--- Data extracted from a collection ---
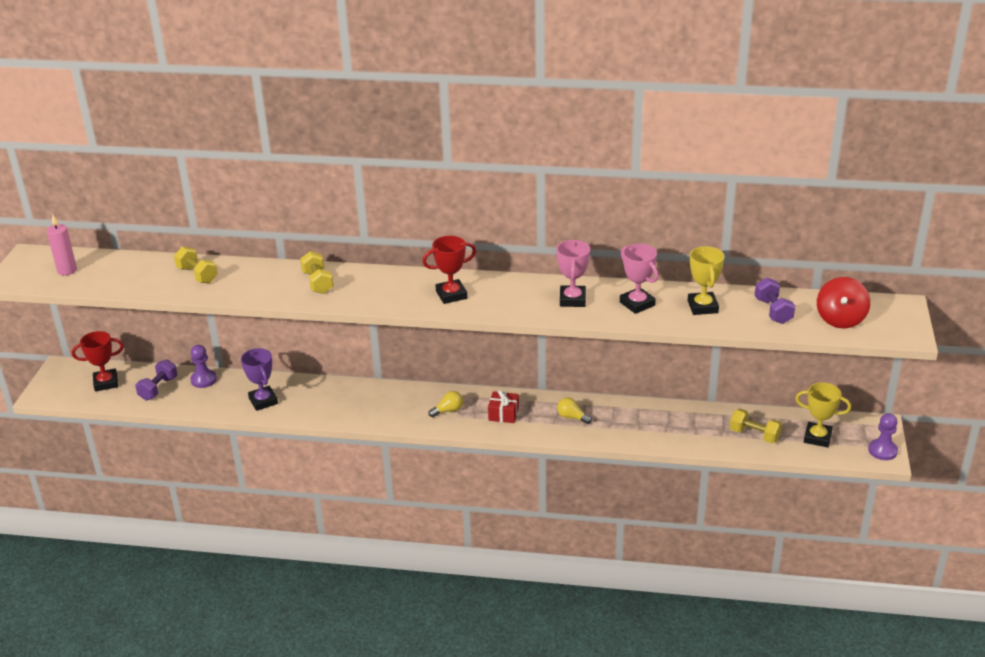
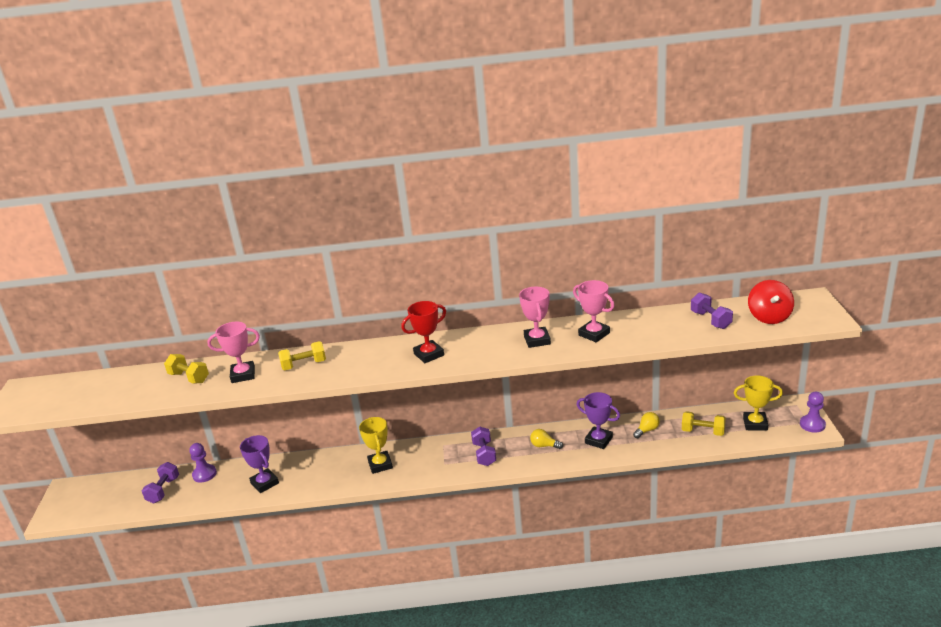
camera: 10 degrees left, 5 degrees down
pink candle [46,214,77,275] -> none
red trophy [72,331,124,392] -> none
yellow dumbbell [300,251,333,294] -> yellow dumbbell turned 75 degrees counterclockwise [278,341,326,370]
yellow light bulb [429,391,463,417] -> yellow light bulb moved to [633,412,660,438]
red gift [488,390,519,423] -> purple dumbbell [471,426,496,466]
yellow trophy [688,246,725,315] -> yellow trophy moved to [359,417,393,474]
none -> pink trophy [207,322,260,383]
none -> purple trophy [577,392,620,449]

--- AIM OF THE EXERCISE ---
Repeat each entry exactly as it appears; skip any picture.

--- SOLUTION TO THIS PROBLEM ---
camera: 10 degrees left, 5 degrees down
pink candle [46,214,77,275] -> none
red trophy [72,331,124,392] -> none
yellow dumbbell [300,251,333,294] -> yellow dumbbell turned 75 degrees counterclockwise [278,341,326,370]
yellow light bulb [429,391,463,417] -> yellow light bulb moved to [633,412,660,438]
red gift [488,390,519,423] -> purple dumbbell [471,426,496,466]
yellow trophy [688,246,725,315] -> yellow trophy moved to [359,417,393,474]
none -> pink trophy [207,322,260,383]
none -> purple trophy [577,392,620,449]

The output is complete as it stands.